▶ Exercise prompt
Check the entries below for lines with "moved"; report only how many there are.

▶ Extracted data
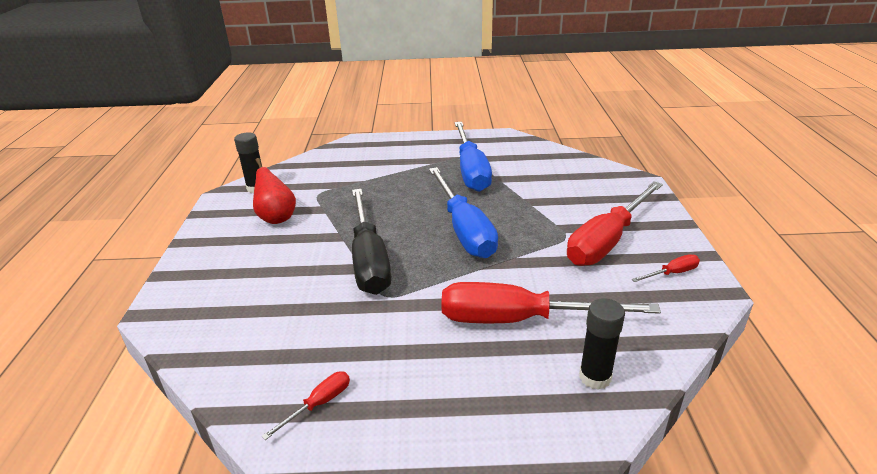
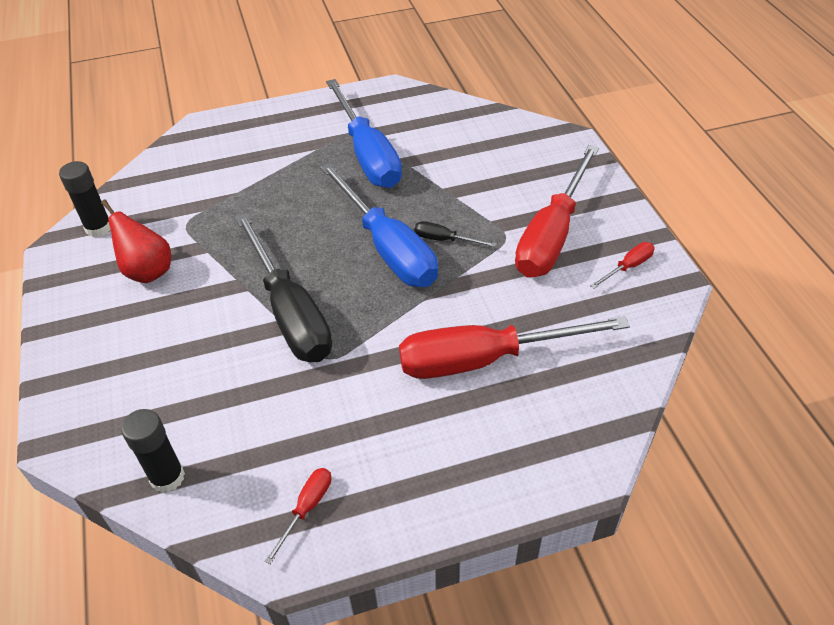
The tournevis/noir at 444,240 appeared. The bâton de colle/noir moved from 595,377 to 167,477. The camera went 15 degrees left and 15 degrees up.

--

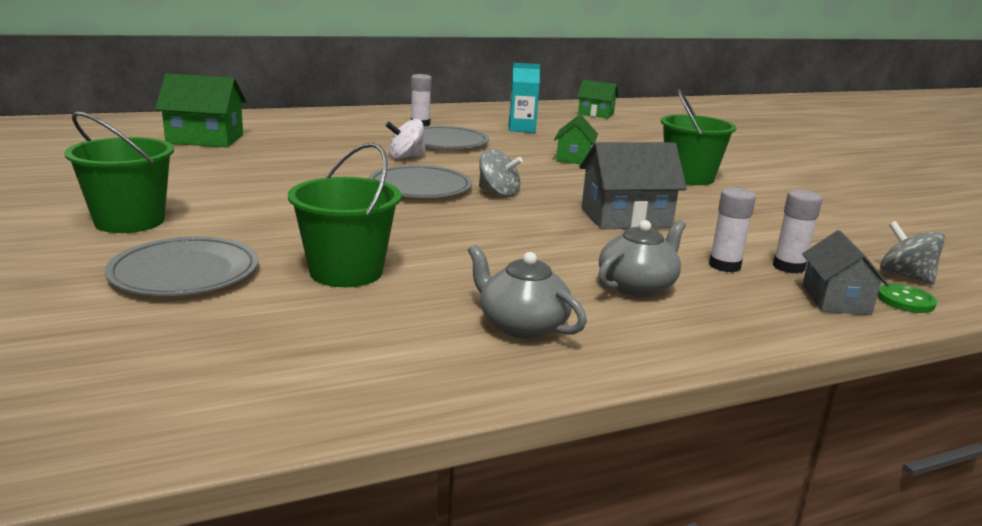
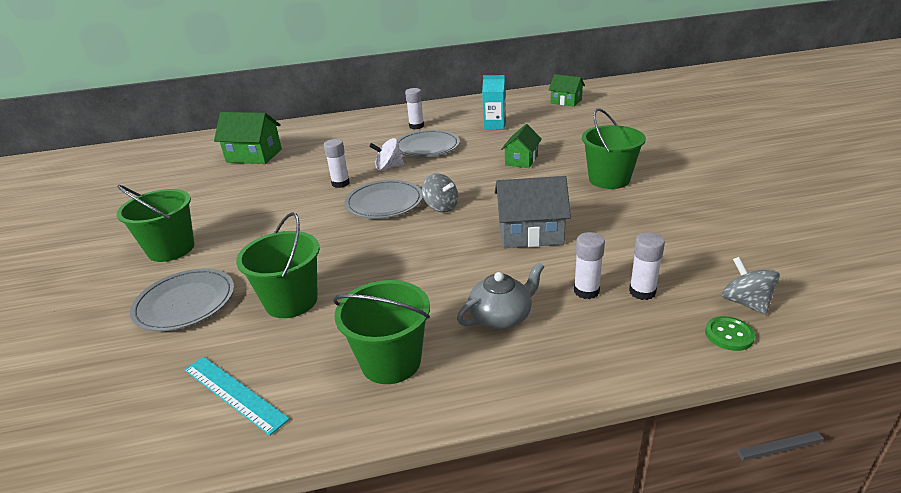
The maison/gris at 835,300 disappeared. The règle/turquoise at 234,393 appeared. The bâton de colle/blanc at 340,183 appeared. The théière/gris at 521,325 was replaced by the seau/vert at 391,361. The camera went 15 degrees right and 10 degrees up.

--

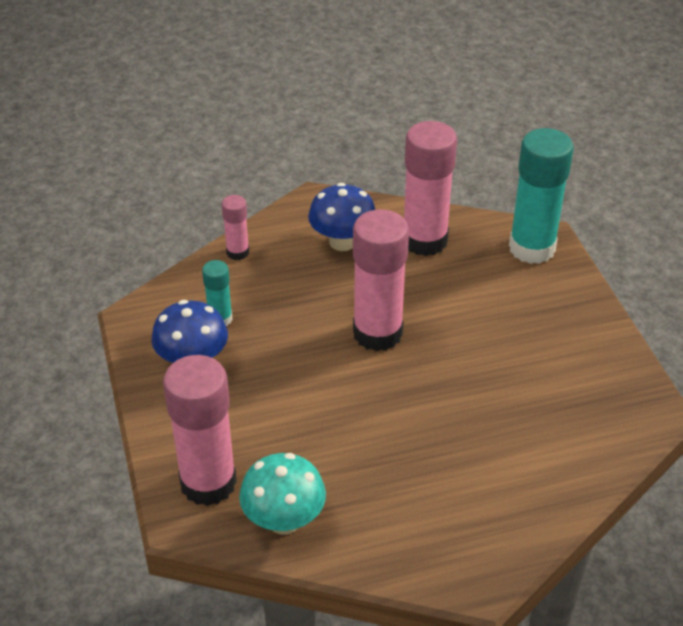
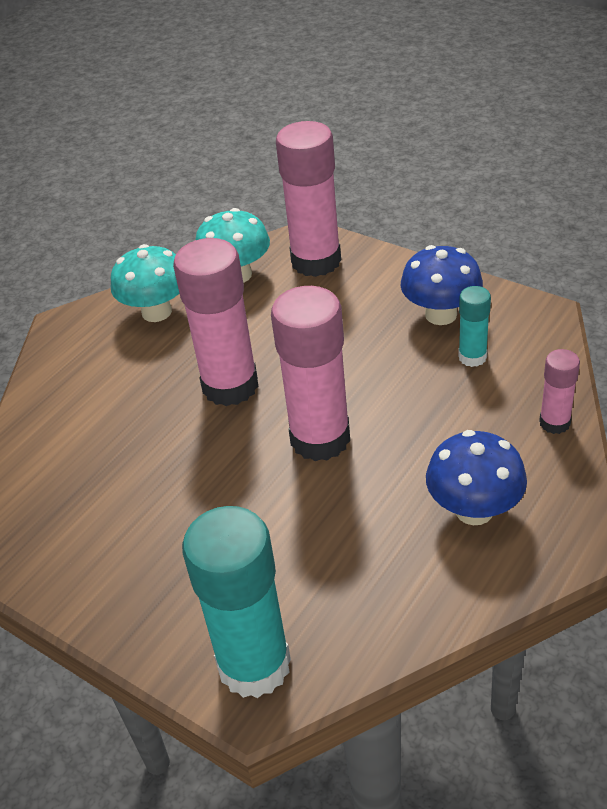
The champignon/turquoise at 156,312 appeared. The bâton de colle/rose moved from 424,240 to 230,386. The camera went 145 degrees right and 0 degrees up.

▶ Task output
2